▸ **Assignment**: In the material below, find the span from the line with "[(106,92),(93,84),(70,119),(83,127),(106,92)]" to the line with "[(184,196),(167,156),(144,167),(161,206),(184,196)]" and transcribe only those lines, exactly, ends included, without the pictures.

•••••

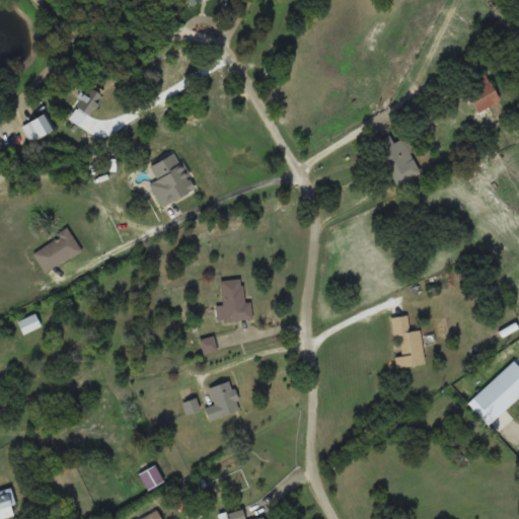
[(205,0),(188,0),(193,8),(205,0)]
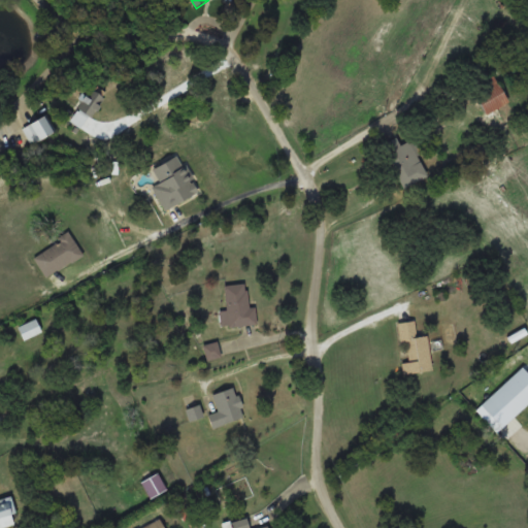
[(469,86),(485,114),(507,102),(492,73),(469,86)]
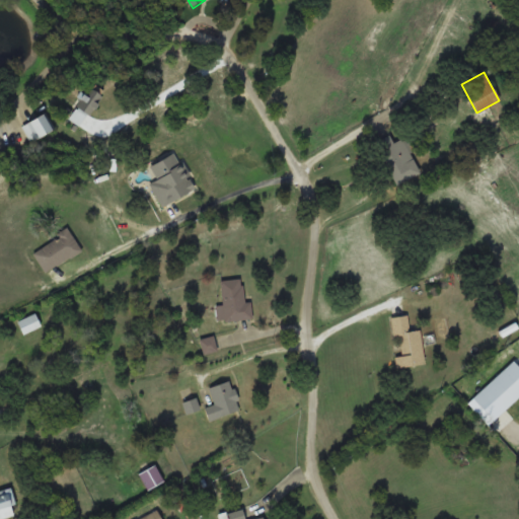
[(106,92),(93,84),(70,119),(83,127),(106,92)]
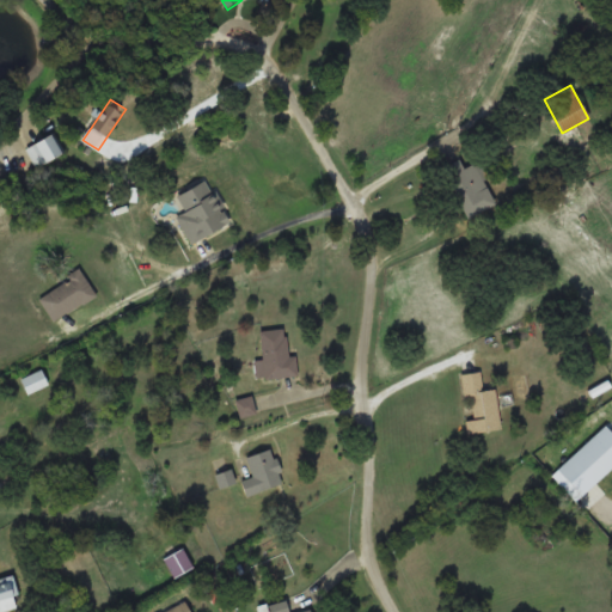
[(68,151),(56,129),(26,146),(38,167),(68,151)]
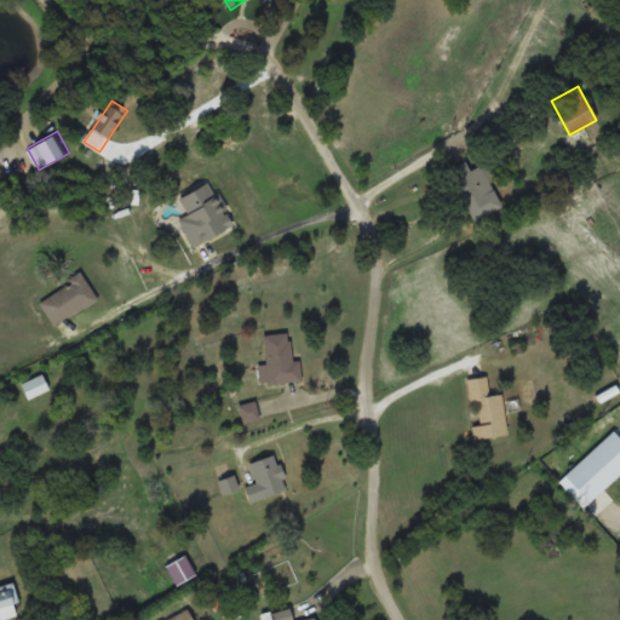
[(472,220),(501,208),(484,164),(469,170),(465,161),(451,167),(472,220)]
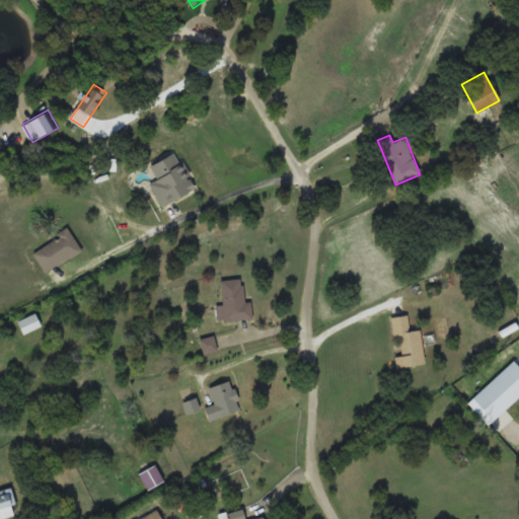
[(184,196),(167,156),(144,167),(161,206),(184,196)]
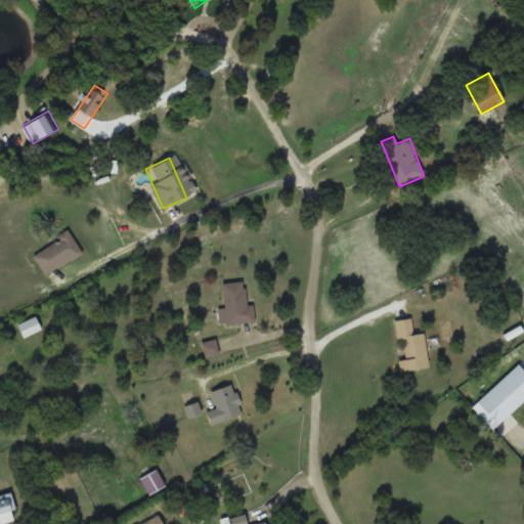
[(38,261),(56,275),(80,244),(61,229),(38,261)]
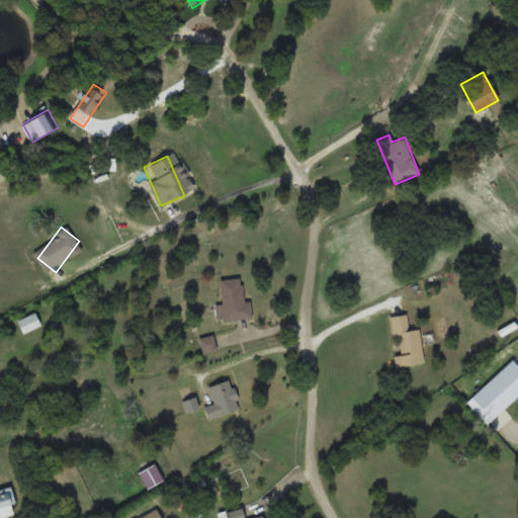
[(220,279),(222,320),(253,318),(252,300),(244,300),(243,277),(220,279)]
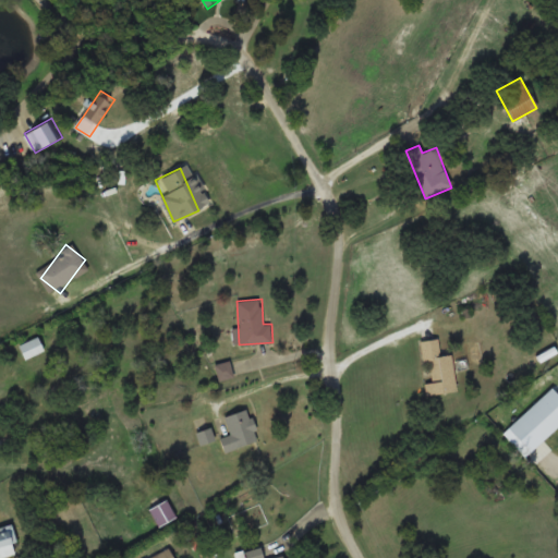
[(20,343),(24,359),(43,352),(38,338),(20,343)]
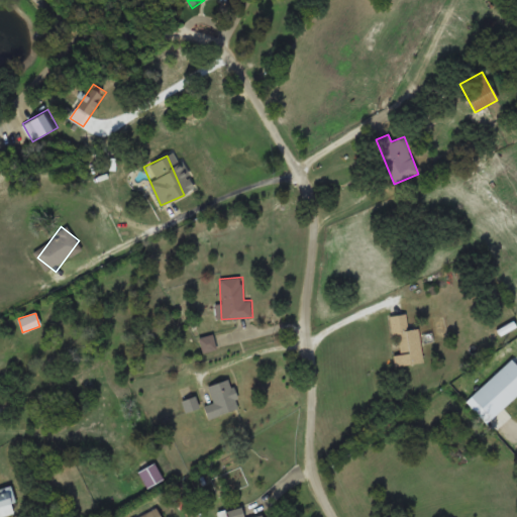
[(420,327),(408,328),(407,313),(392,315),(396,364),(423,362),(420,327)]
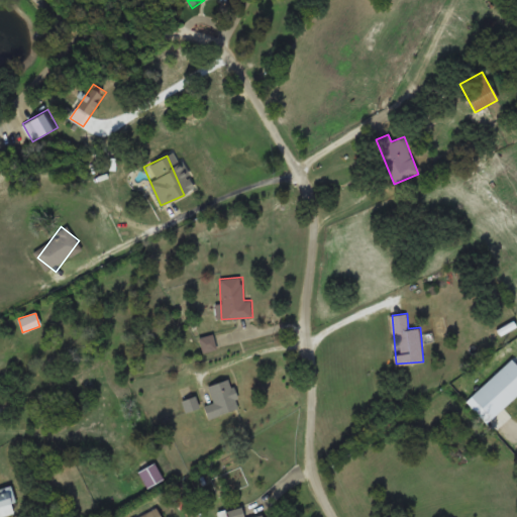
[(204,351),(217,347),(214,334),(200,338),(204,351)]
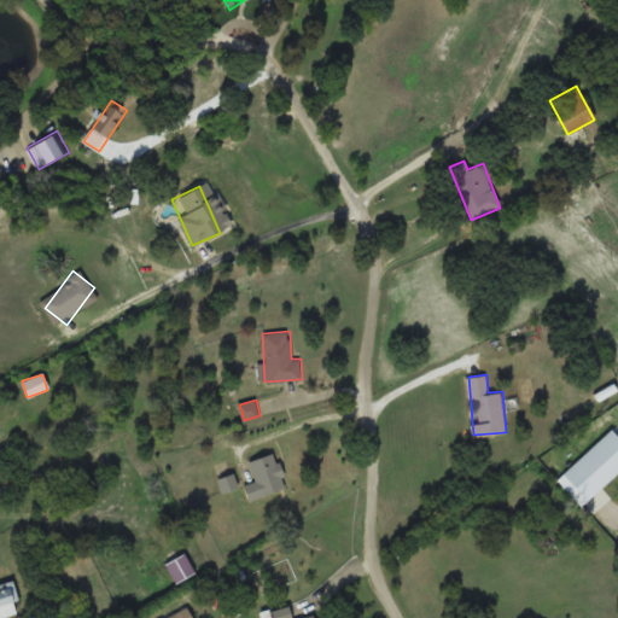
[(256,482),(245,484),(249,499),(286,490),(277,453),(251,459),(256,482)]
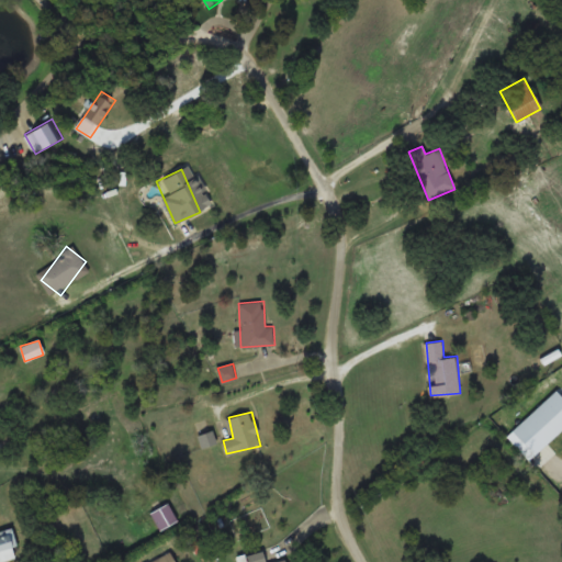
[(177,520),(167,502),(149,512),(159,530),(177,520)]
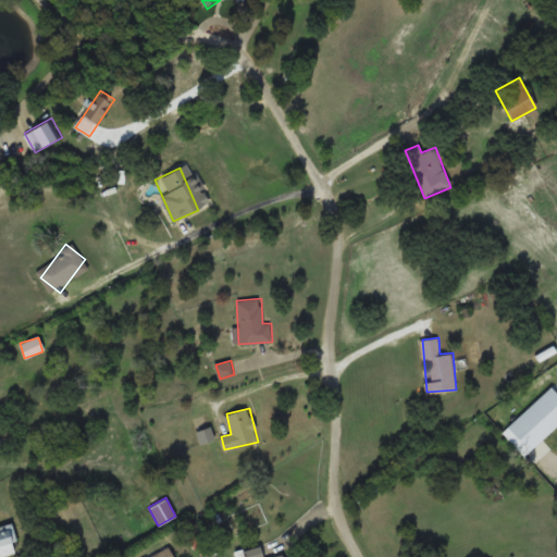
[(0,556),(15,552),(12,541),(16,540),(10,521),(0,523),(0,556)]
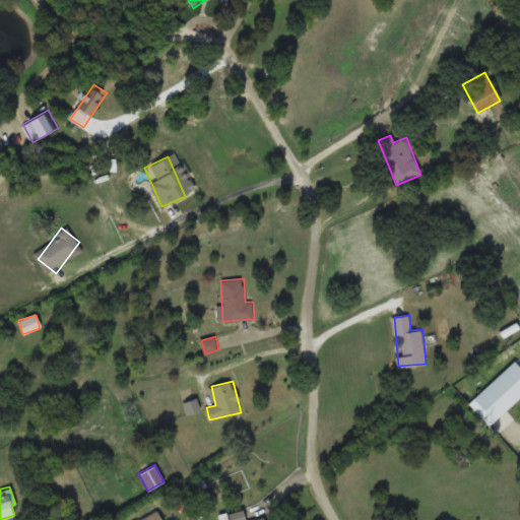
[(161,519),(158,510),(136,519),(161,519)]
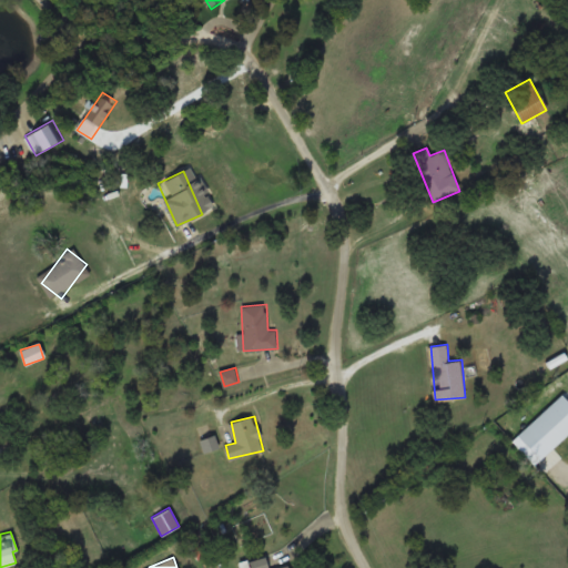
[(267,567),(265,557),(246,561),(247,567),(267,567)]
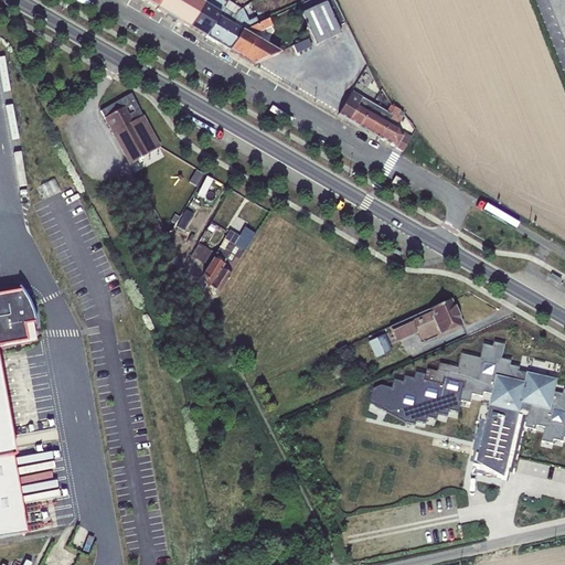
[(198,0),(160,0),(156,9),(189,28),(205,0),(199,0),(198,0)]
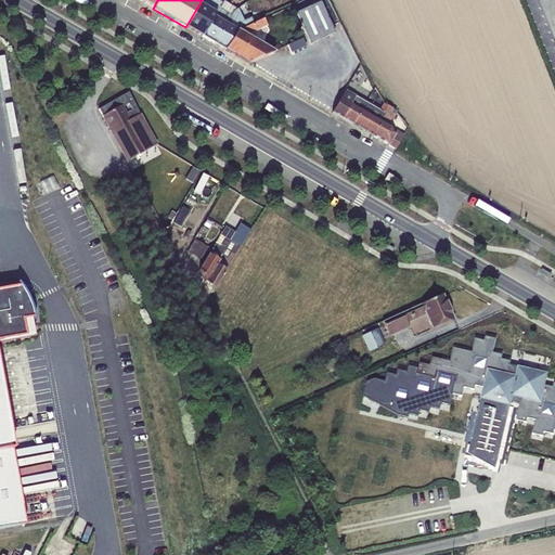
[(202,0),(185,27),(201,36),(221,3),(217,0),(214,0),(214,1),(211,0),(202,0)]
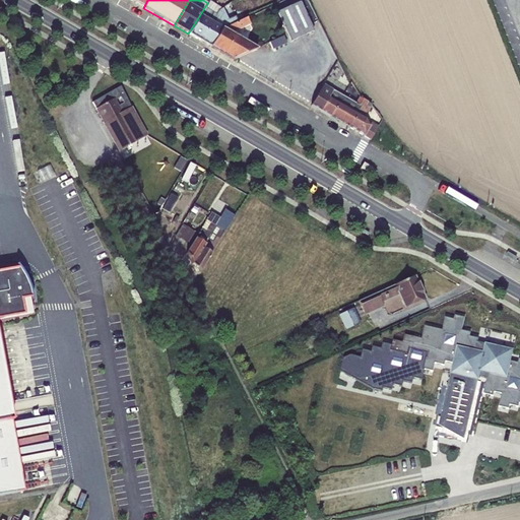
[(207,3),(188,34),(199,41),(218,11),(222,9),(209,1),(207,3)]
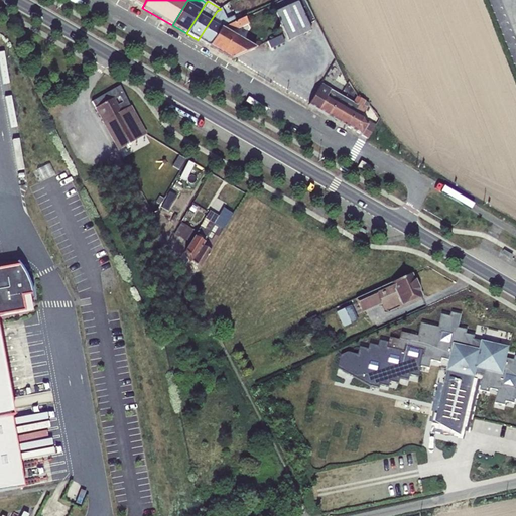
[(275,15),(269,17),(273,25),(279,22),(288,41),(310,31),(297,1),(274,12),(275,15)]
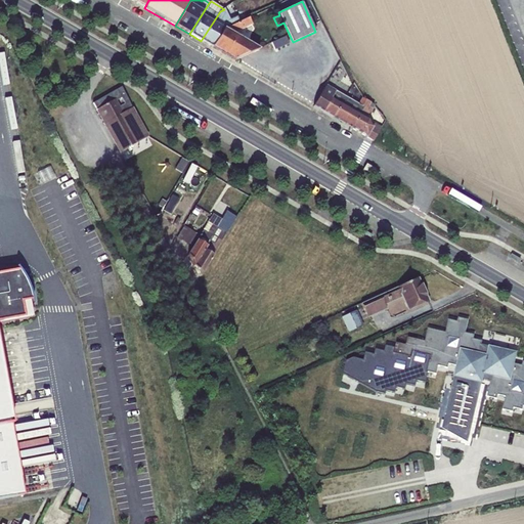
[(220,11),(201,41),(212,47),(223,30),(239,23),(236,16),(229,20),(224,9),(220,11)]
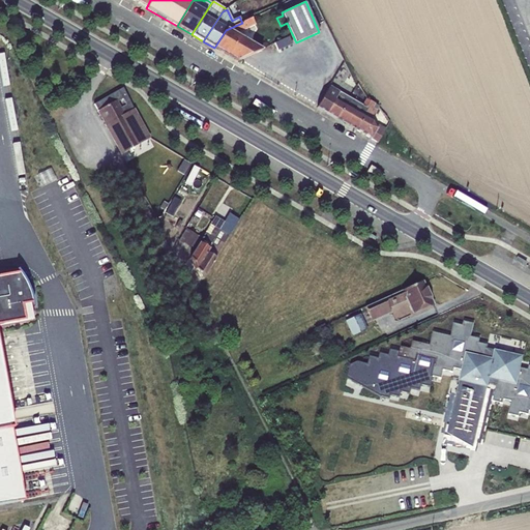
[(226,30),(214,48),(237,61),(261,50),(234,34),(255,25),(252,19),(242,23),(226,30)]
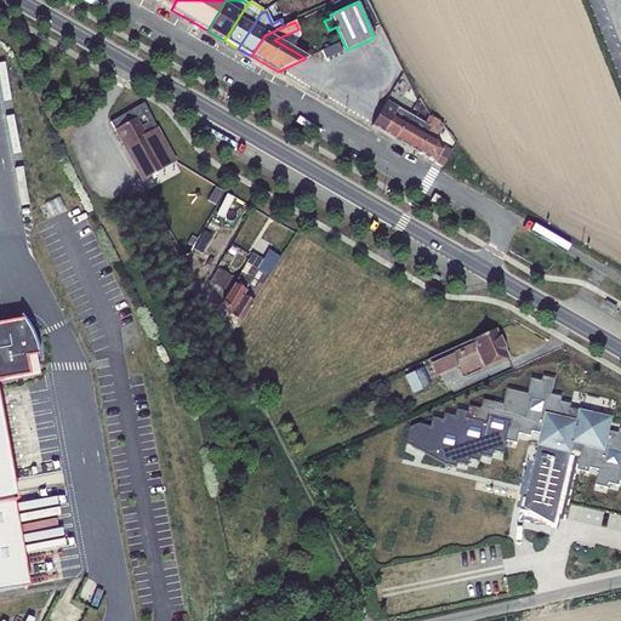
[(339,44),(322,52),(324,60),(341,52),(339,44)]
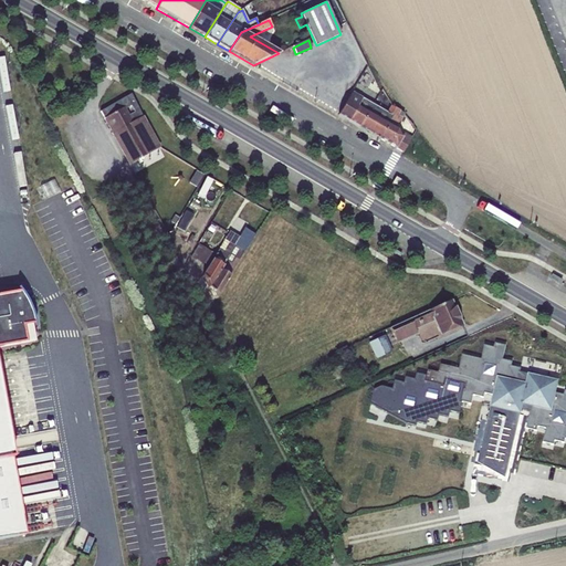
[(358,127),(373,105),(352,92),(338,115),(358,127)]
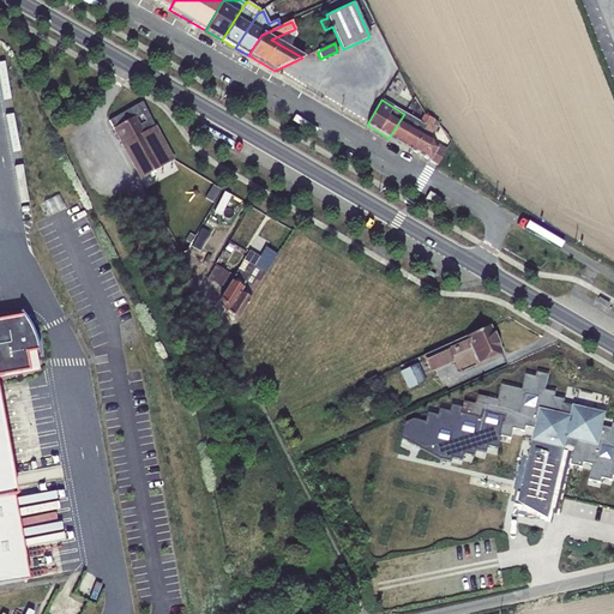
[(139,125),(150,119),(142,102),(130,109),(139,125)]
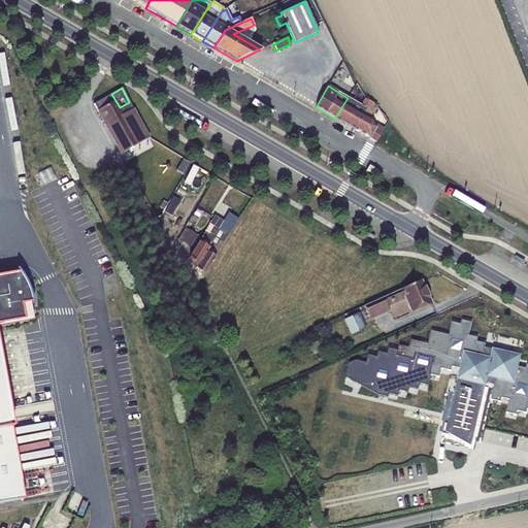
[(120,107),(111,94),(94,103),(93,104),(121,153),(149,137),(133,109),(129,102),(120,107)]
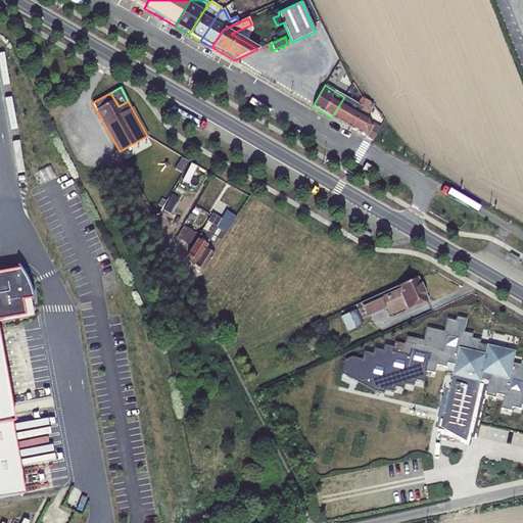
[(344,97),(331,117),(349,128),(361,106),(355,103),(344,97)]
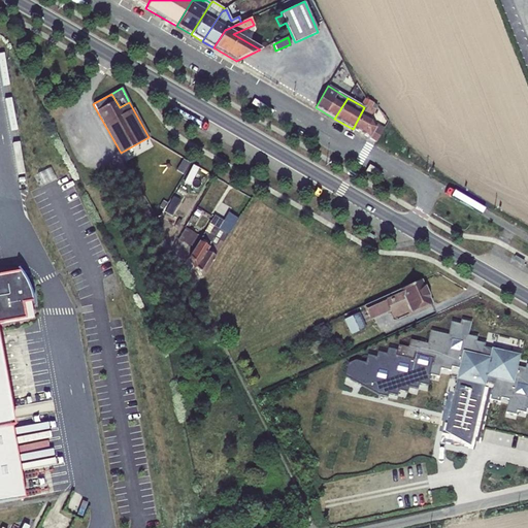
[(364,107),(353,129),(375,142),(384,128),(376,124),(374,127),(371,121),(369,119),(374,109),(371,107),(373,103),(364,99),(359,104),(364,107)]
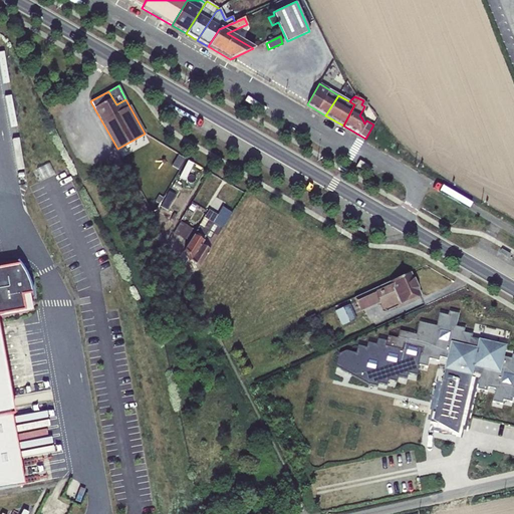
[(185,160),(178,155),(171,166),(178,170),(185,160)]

•••••

▸ **Output**:
[(106,92),(93,84),(70,119),(83,127),(106,92)]
[(68,151),(56,129),(26,146),(38,167),(68,151)]
[(472,220),(501,208),(484,164),(469,170),(465,161),(451,167),(472,220)]
[(184,196),(167,156),(144,167),(161,206),(184,196)]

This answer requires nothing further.